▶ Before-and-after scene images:
────────────────────────────────────────

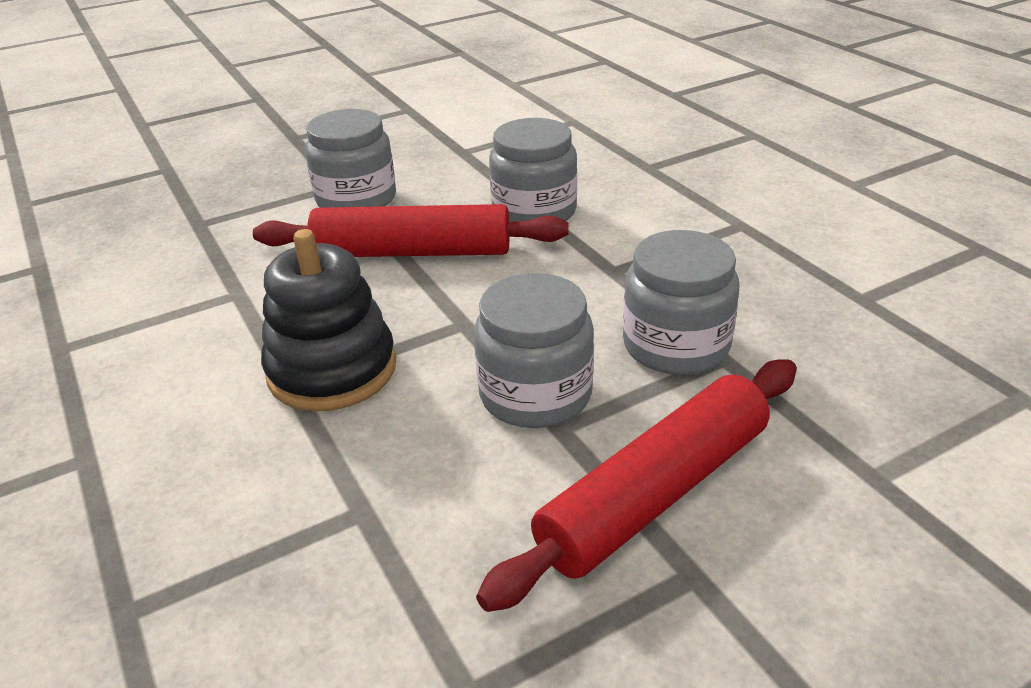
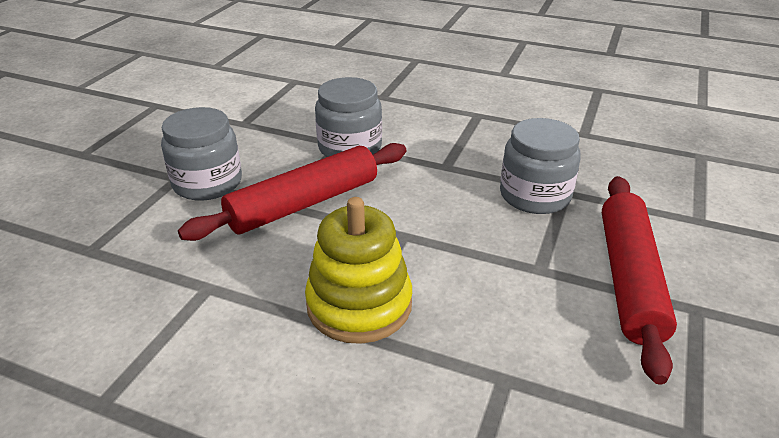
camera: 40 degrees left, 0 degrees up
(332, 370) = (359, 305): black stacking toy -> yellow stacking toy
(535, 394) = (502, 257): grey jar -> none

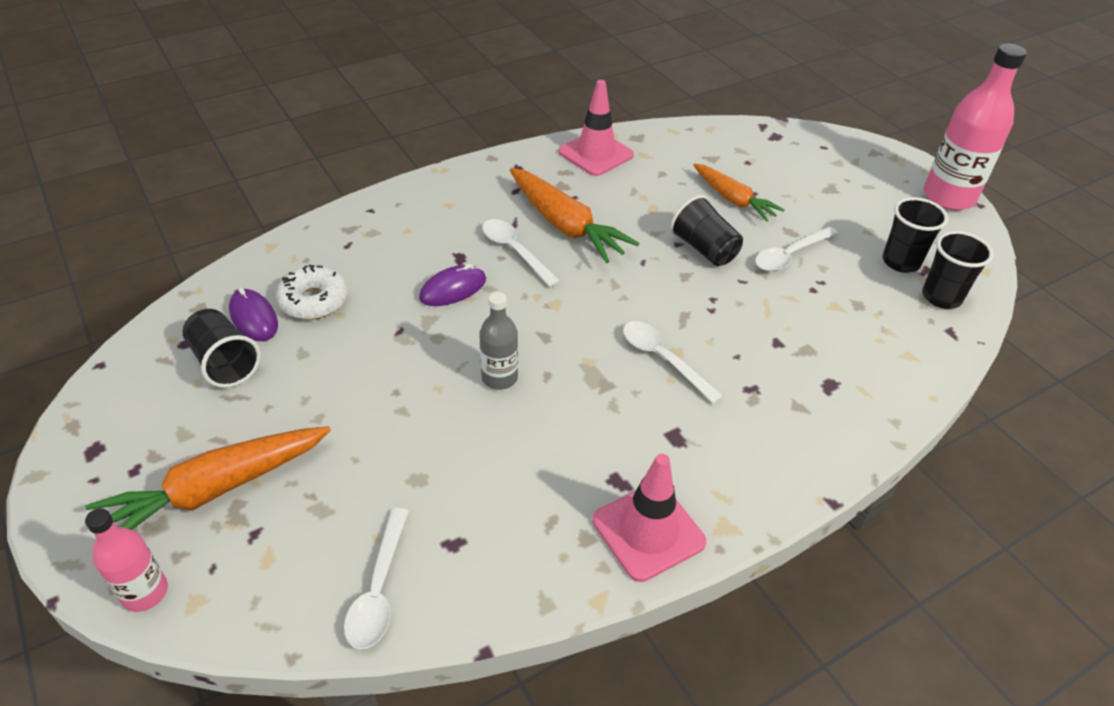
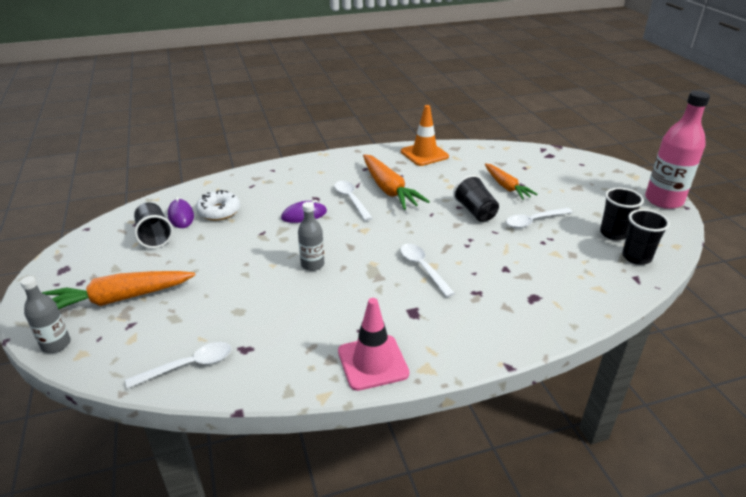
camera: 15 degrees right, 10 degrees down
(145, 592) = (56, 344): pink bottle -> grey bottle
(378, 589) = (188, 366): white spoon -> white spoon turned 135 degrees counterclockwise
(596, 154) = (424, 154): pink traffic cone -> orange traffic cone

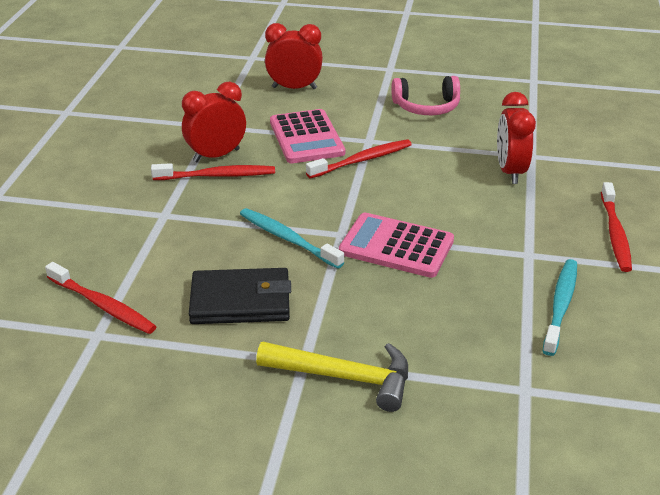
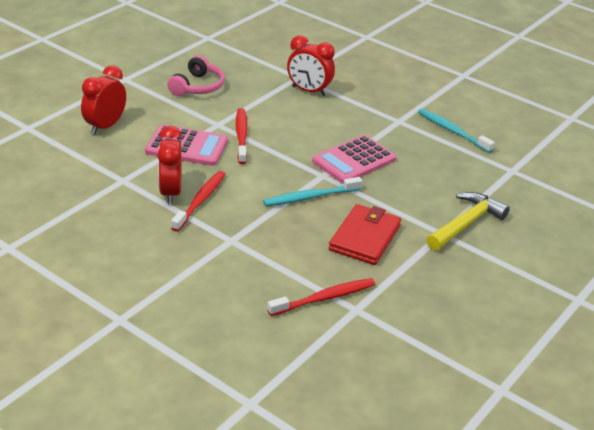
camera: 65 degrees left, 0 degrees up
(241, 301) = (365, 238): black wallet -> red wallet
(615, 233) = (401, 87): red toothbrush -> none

────────────────────────────────────────

▶ Problem statement: Print each record exactly as it stands, skipping the pictures.

▶ Result of this task:
camera: 40 degrees left, 0 degrees up
(332, 370) = (359, 305): black stacking toy -> yellow stacking toy
(535, 394) = (502, 257): grey jar -> none

camera: 15 degrees right, 10 degrees down
(145, 592) = (56, 344): pink bottle -> grey bottle
(378, 589) = (188, 366): white spoon -> white spoon turned 135 degrees counterclockwise
(596, 154) = (424, 154): pink traffic cone -> orange traffic cone

camera: 65 degrees left, 0 degrees up
(241, 301) = (365, 238): black wallet -> red wallet
(615, 233) = (401, 87): red toothbrush -> none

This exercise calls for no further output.